Change detection data
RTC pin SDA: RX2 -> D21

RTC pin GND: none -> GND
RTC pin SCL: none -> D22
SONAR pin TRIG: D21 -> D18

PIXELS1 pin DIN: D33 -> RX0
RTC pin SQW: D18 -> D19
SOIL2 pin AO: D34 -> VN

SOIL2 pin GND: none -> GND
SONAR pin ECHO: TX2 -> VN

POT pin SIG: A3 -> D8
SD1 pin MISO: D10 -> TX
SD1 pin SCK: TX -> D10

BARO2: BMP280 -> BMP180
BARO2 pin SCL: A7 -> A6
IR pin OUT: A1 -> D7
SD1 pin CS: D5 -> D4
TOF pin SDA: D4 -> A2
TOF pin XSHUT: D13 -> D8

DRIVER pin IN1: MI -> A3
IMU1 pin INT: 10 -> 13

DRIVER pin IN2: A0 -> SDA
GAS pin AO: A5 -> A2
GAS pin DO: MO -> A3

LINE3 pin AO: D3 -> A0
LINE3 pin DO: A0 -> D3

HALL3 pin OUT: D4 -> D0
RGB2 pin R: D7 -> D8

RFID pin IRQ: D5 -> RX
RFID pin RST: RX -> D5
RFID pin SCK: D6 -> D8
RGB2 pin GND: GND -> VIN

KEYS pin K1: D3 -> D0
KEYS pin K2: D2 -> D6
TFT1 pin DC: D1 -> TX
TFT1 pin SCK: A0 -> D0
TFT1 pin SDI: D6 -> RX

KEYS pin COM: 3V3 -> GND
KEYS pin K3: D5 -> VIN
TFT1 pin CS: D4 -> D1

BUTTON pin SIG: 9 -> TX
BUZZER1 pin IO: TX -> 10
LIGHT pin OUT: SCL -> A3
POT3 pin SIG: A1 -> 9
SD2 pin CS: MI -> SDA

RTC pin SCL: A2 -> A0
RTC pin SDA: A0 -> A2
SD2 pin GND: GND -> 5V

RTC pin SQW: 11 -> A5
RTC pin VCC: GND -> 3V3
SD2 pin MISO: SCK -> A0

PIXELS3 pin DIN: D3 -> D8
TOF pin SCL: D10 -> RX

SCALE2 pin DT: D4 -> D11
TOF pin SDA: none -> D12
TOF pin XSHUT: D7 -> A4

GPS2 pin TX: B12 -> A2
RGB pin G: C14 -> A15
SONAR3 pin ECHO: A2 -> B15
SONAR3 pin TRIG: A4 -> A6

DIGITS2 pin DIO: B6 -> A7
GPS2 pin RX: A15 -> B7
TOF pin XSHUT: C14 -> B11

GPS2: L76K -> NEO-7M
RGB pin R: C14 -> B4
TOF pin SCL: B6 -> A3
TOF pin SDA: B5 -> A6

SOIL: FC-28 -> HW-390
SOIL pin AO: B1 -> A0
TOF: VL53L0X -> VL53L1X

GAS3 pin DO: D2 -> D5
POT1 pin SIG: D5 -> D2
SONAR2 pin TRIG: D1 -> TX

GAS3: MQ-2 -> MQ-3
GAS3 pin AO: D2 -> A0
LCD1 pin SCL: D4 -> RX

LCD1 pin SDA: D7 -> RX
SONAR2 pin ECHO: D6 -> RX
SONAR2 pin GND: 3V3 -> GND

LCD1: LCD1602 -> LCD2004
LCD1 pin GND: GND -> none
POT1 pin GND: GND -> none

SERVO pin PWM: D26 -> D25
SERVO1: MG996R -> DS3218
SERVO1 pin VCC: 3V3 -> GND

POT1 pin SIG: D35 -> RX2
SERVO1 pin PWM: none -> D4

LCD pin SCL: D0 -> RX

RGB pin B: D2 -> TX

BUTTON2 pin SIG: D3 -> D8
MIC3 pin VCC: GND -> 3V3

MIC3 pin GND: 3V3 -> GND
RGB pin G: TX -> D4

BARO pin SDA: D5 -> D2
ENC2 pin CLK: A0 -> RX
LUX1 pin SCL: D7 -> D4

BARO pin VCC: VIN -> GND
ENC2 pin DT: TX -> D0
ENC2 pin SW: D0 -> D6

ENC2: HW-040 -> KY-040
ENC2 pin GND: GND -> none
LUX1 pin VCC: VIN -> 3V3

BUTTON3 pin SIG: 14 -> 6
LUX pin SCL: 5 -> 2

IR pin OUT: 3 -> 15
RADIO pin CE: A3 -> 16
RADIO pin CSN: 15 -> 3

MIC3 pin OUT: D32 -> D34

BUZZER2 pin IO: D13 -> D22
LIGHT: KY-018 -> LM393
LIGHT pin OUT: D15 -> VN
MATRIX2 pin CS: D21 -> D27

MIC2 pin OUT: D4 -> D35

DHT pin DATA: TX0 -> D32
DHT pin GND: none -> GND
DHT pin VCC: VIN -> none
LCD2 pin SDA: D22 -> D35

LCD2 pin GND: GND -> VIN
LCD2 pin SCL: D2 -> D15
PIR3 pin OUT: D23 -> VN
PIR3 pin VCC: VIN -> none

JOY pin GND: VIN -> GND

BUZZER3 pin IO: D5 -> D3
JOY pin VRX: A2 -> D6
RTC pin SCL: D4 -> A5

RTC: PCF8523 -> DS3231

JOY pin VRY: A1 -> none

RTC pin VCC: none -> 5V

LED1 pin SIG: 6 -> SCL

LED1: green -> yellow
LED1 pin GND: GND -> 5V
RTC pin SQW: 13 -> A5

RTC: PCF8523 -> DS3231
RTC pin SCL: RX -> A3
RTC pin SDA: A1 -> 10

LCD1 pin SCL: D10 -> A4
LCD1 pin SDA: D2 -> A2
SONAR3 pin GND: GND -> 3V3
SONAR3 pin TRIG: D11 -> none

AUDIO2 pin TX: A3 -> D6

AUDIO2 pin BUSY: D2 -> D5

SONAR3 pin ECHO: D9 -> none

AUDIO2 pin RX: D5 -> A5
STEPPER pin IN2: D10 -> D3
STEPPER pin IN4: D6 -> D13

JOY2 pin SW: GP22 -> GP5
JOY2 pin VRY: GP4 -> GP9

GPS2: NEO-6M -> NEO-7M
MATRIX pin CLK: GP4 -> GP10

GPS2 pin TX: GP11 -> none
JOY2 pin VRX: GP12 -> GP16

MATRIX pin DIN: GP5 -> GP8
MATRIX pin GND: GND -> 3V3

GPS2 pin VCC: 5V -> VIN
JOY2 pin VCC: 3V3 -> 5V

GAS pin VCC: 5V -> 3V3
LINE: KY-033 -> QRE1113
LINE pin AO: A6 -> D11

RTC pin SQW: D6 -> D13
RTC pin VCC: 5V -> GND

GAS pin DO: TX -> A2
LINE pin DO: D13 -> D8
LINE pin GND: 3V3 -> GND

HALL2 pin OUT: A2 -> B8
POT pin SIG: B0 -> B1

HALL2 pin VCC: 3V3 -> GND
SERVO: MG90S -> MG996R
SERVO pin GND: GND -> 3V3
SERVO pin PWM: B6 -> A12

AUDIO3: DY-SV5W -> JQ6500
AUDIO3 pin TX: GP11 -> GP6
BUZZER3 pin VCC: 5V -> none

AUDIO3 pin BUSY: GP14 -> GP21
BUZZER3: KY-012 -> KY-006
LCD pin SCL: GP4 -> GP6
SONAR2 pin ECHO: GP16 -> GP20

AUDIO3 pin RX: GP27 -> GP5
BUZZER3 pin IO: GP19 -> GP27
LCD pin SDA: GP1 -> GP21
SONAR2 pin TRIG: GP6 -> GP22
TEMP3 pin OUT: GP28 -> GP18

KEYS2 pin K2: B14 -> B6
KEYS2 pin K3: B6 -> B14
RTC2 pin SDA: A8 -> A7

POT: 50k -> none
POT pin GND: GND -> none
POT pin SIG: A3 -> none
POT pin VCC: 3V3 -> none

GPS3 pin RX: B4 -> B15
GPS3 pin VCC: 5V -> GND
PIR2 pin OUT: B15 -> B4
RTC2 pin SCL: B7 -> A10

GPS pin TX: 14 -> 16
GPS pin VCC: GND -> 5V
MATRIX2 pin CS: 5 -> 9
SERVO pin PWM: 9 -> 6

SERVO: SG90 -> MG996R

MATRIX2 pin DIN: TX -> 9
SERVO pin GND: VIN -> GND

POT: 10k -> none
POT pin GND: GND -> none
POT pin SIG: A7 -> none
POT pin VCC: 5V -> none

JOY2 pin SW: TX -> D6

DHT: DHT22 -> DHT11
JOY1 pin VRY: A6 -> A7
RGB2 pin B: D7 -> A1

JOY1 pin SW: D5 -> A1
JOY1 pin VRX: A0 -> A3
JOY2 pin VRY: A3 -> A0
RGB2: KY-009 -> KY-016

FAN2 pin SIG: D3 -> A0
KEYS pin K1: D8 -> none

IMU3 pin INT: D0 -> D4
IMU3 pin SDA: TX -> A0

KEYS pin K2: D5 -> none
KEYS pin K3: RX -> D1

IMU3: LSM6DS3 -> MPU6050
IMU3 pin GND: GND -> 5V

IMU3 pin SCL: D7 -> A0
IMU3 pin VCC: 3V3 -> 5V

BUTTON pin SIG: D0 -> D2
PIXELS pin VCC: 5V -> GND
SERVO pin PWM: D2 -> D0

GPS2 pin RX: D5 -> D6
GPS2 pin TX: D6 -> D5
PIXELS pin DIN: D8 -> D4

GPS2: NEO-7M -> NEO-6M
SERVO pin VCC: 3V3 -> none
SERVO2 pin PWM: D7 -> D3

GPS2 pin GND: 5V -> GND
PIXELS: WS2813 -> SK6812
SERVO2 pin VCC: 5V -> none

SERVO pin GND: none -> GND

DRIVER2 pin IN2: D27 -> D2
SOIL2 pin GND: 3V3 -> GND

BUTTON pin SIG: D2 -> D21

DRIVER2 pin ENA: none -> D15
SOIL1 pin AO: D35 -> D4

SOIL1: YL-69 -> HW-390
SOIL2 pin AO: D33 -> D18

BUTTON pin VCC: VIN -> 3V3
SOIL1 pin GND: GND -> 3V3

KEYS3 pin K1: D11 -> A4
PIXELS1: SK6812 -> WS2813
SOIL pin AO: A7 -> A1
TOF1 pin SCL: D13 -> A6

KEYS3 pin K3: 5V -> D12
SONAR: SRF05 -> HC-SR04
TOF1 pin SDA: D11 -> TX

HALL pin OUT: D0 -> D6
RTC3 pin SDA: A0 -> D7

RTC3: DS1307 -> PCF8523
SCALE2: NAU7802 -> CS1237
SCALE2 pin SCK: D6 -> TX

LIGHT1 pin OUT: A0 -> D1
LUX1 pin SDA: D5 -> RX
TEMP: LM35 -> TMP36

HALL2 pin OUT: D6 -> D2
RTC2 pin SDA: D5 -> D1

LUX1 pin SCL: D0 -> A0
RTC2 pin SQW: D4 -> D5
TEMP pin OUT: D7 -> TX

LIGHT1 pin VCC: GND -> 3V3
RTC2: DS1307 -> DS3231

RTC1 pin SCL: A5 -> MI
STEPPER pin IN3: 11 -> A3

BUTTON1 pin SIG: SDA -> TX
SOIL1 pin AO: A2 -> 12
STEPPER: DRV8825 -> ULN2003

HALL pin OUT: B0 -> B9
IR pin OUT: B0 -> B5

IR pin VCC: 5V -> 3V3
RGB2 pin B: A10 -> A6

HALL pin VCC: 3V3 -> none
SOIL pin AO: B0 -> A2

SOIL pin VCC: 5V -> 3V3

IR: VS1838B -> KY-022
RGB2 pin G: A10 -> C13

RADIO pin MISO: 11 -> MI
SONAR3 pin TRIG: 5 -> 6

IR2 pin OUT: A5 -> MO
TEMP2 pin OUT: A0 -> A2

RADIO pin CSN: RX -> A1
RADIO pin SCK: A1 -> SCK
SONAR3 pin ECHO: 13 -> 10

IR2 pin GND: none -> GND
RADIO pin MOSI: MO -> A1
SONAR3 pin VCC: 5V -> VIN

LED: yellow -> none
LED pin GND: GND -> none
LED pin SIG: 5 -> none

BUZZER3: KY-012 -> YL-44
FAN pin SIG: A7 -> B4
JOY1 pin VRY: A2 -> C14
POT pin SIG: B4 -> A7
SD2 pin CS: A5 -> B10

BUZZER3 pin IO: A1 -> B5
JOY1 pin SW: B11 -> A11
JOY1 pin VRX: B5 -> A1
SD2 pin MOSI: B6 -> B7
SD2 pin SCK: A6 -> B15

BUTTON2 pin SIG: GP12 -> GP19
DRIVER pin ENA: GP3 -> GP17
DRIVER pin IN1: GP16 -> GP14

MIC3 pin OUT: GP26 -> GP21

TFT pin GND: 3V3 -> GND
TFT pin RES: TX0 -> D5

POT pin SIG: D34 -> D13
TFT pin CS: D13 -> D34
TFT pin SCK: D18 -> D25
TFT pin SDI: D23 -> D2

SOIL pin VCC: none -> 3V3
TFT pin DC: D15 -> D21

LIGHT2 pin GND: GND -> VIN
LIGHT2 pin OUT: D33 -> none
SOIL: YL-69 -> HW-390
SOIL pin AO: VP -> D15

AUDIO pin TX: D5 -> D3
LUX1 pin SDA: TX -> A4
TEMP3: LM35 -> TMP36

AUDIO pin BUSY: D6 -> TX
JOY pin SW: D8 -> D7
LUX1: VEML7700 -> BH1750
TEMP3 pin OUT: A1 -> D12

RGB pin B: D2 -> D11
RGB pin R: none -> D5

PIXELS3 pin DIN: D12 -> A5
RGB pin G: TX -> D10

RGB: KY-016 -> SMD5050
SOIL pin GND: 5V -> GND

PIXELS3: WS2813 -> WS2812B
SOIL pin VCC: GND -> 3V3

- _Work task_
Your answer should be the lines from the one containing "SOIL pin GND: 5V -> GND" through the last line of the records, repeated exactly and with nothing added.

- _Answer area_
SOIL pin GND: 5V -> GND

PIXELS3: WS2813 -> WS2812B
SOIL pin VCC: GND -> 3V3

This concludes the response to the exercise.